### Your goal
Please repeat the records exactly. The pictures are to be left out.

### Information given
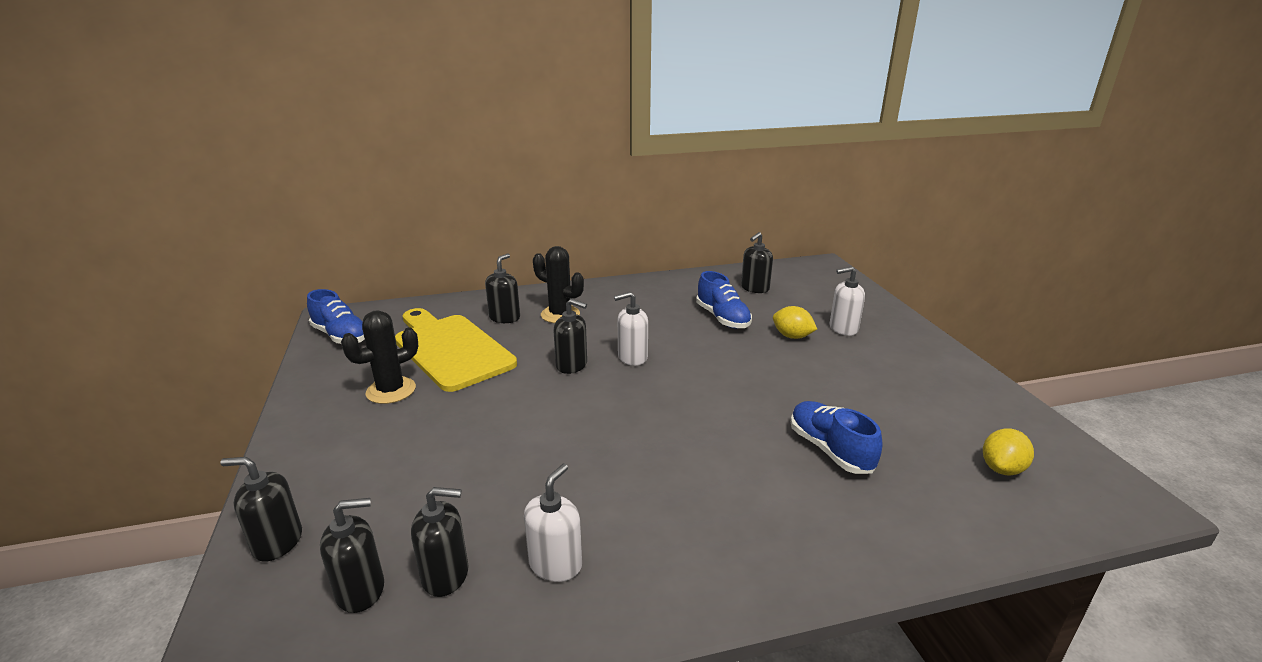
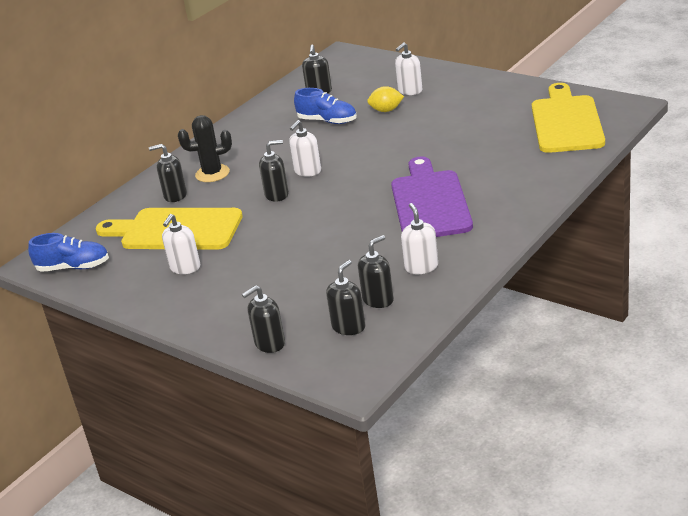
camera: 35 degrees left, 5 degrees up
(391, 390) = (185, 267): black cactus -> white soap dispenser
(504, 317) = (175, 195): black soap dispenser -> black soap dispenser turned 75 degrees counterclockwise
(691, 473) = (430, 202): none -> purple cutting board
(830, 450) = (482, 156): blue shoe -> none
(1002, 469) = (566, 122): yellow lemon -> yellow cutting board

### Result
camera: 35 degrees left, 5 degrees up
(391, 390) = (185, 267): black cactus -> white soap dispenser
(504, 317) = (175, 195): black soap dispenser -> black soap dispenser turned 75 degrees counterclockwise
(691, 473) = (430, 202): none -> purple cutting board
(830, 450) = (482, 156): blue shoe -> none
(1002, 469) = (566, 122): yellow lemon -> yellow cutting board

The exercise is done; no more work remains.